Work to complete
The required result is a copy of each line below in which "RFID" appears.

★ ★ ★ ★ ★ ★ ★

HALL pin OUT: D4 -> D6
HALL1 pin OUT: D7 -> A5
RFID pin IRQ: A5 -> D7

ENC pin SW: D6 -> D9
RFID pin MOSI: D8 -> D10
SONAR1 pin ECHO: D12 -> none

★ ★ ★ ★ ★ ★ ★

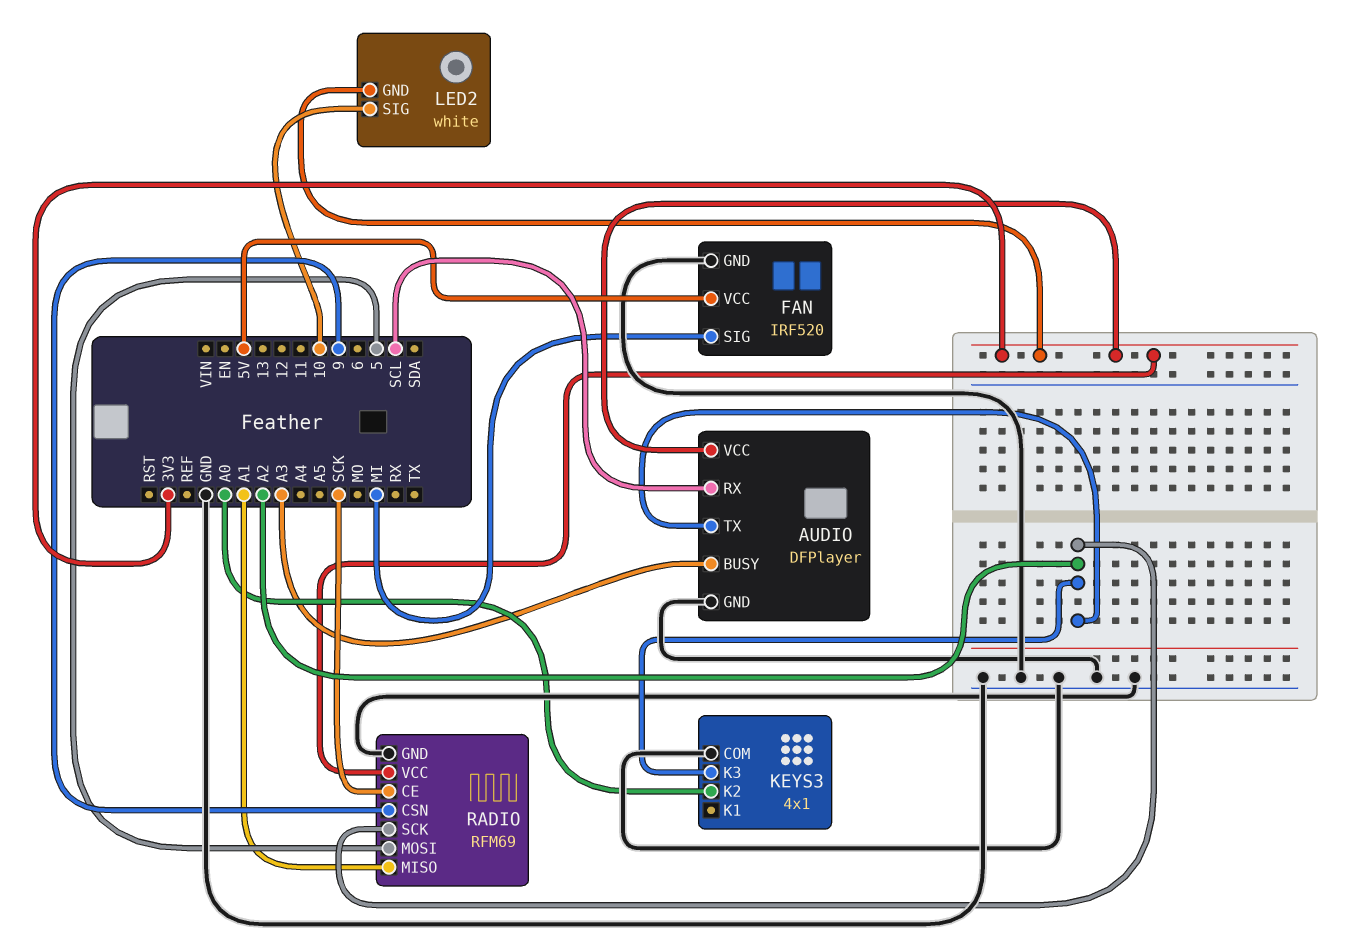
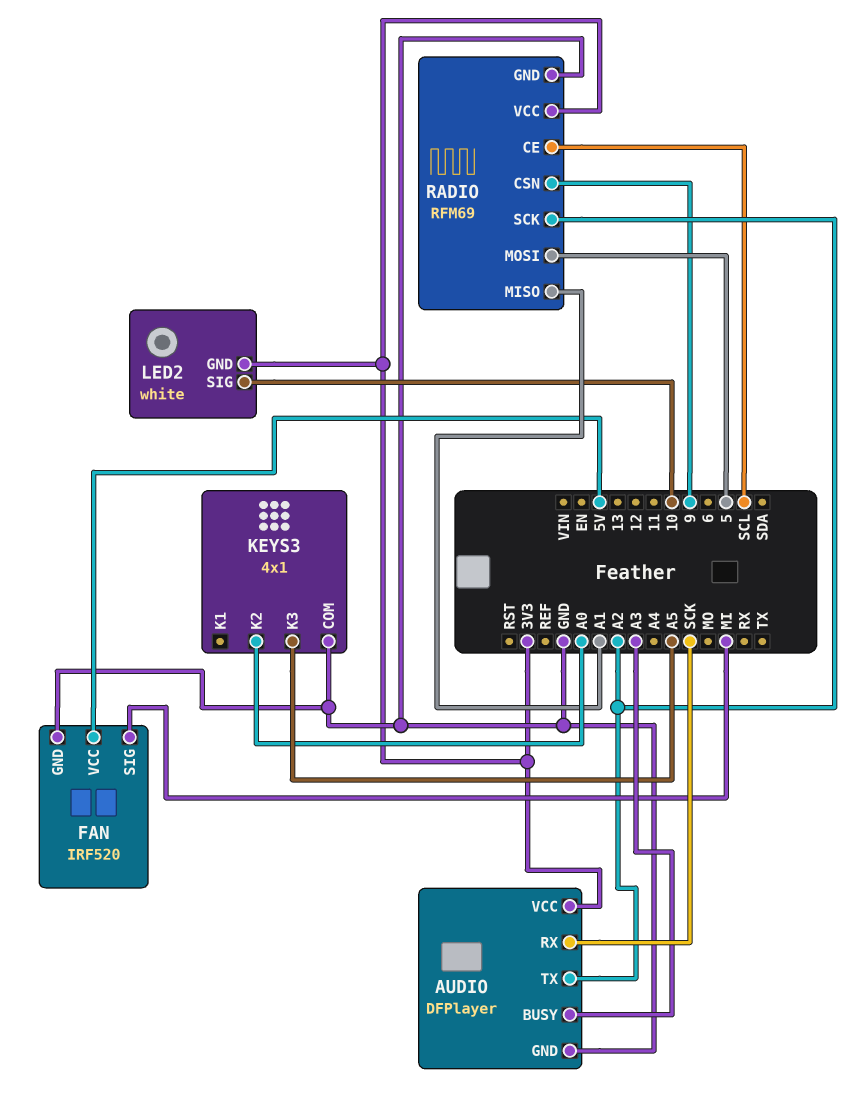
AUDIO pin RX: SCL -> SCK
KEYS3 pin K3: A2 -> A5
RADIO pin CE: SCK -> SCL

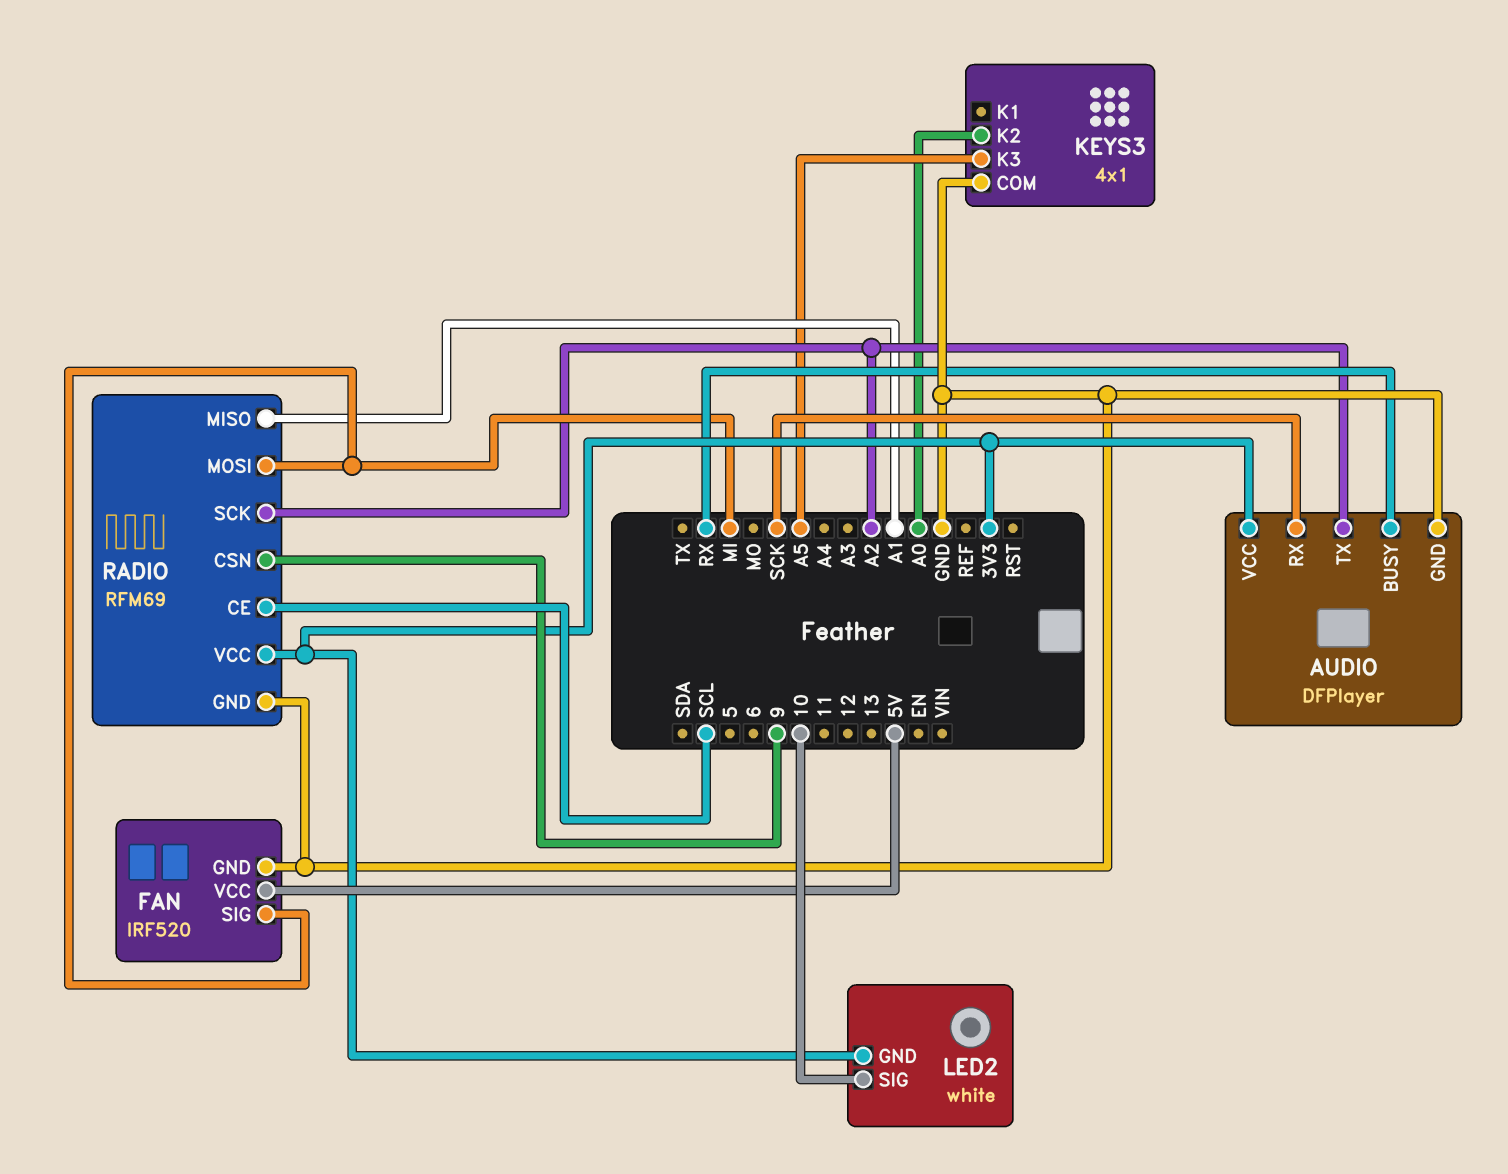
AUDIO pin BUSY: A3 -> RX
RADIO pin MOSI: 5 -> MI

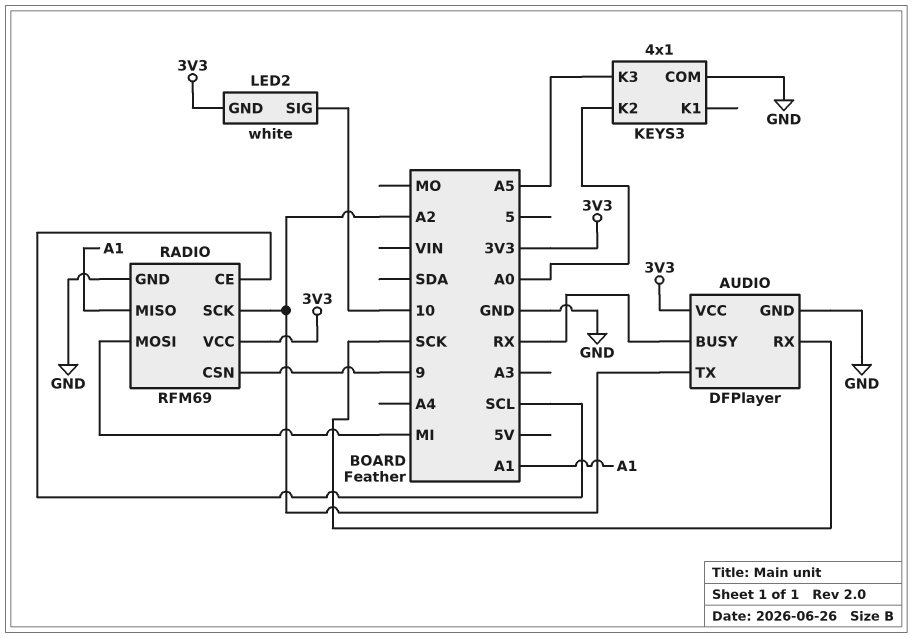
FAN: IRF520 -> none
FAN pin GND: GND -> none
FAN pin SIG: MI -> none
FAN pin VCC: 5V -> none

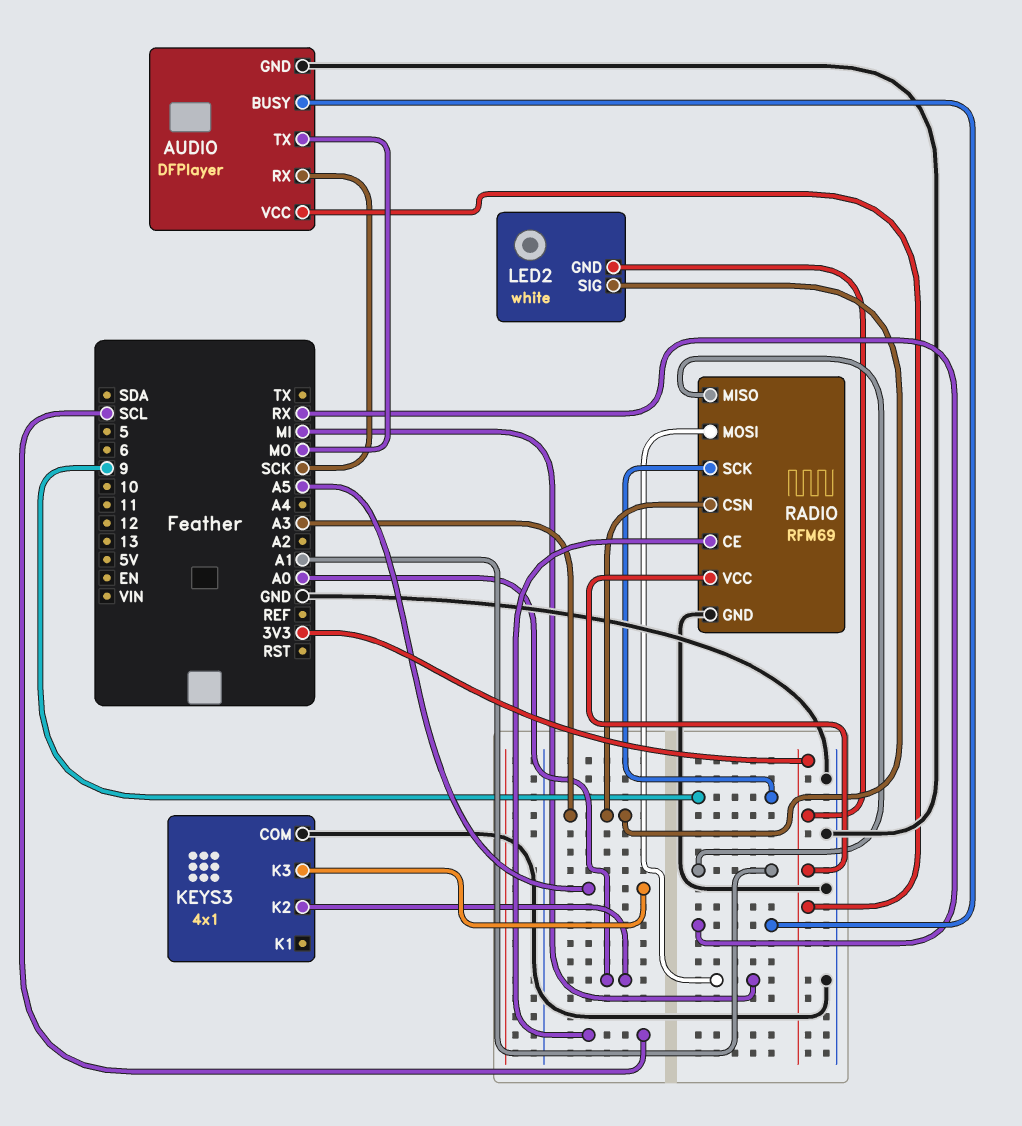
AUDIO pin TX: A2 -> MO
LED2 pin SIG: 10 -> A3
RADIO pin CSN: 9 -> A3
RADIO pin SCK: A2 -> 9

★ ★ ★ ★ ★ ★ ★

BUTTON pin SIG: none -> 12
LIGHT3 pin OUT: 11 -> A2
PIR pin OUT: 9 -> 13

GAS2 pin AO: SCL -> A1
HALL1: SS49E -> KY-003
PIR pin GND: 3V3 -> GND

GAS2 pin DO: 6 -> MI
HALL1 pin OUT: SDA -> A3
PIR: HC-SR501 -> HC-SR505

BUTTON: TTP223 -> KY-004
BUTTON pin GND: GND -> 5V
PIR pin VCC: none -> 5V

★ ★ ★ ★ ★ ★ ★

Task response
RFID pin IRQ: A5 -> D7
RFID pin MOSI: D8 -> D10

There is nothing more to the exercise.